Dataset records:
····················
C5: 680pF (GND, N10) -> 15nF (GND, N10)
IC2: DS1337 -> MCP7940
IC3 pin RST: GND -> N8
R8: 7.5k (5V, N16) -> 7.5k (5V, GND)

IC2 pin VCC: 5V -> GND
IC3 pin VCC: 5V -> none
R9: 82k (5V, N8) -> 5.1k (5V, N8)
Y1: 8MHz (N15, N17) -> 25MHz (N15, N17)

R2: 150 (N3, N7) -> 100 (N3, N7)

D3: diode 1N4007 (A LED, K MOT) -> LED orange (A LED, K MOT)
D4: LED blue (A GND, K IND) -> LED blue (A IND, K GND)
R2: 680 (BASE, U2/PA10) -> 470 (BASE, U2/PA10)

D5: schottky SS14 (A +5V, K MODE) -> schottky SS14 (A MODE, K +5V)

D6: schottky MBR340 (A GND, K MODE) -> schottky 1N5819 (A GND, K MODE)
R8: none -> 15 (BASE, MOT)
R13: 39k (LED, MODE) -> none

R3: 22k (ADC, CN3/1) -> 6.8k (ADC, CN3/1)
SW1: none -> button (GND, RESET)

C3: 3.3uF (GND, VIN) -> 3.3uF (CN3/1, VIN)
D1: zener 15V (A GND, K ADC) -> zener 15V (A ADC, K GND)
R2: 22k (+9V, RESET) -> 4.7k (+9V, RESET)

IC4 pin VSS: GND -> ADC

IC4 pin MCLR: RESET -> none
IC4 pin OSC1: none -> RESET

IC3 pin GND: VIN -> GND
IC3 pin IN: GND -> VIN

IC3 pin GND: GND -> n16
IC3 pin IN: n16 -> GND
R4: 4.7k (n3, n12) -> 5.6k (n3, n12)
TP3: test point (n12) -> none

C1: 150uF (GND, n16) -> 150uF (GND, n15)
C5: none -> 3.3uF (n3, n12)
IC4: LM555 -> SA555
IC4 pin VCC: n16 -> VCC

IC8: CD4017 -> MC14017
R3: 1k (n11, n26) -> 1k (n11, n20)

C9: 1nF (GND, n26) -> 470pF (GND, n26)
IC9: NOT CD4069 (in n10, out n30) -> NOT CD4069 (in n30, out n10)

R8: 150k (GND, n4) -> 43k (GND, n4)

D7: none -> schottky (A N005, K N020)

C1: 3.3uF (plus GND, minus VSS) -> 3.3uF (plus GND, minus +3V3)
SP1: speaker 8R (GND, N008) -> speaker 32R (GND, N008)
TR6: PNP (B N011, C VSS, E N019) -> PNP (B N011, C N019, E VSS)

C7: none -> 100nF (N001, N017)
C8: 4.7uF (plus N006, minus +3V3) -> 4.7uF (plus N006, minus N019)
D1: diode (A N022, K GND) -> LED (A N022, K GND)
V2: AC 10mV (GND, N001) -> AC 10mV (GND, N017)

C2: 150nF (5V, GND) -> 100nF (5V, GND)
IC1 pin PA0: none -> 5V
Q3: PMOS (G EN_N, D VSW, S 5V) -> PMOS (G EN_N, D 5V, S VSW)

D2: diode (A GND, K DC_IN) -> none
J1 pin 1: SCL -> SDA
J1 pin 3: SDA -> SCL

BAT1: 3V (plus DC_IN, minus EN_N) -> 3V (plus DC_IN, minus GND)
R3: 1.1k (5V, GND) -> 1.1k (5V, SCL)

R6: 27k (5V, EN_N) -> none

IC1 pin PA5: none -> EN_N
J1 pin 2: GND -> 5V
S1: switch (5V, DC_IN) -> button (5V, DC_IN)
····················
:: Required action ::
Throughout the data above, find each line that includes the string "button"; state only how many there are.

:: Exercise output ::
2